Description of the task >> Once a line is found to contain "plate", copy it out of the listing.

Collected data >>
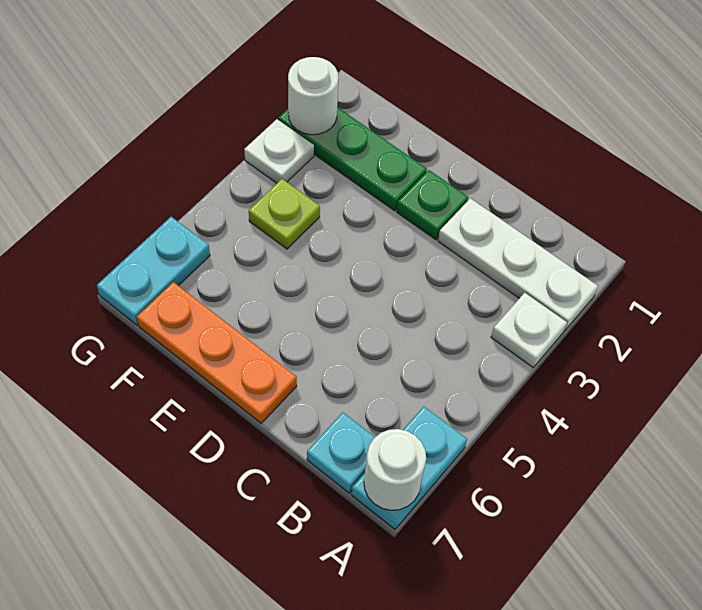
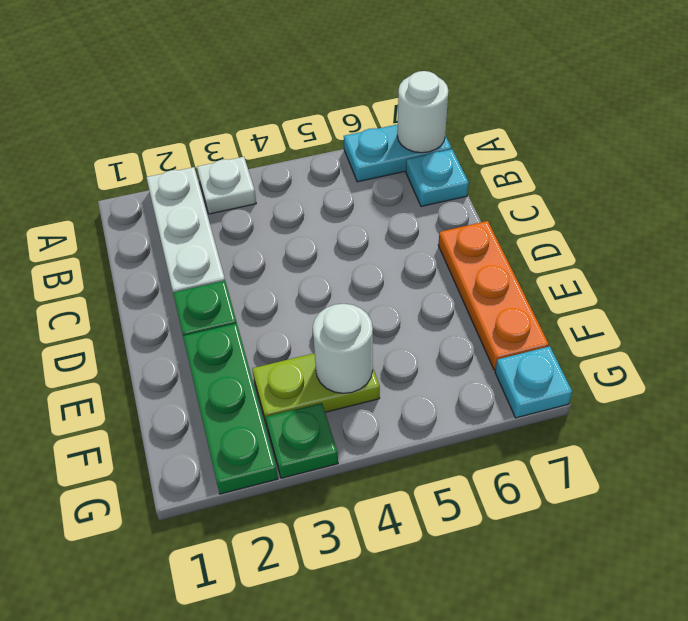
lime plate F4 level 1 -> lime plate F3:F4 level 1
white round brick G2 level 2 -> white round brick F4 level 2
white plate G3 level 1 -> green plate G3 level 1
cyan plate G6:G7 level 1 -> cyan plate G7 level 1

Exercise output >>
lime plate F4 level 1 -> lime plate F3:F4 level 1
white plate G3 level 1 -> green plate G3 level 1
cyan plate G6:G7 level 1 -> cyan plate G7 level 1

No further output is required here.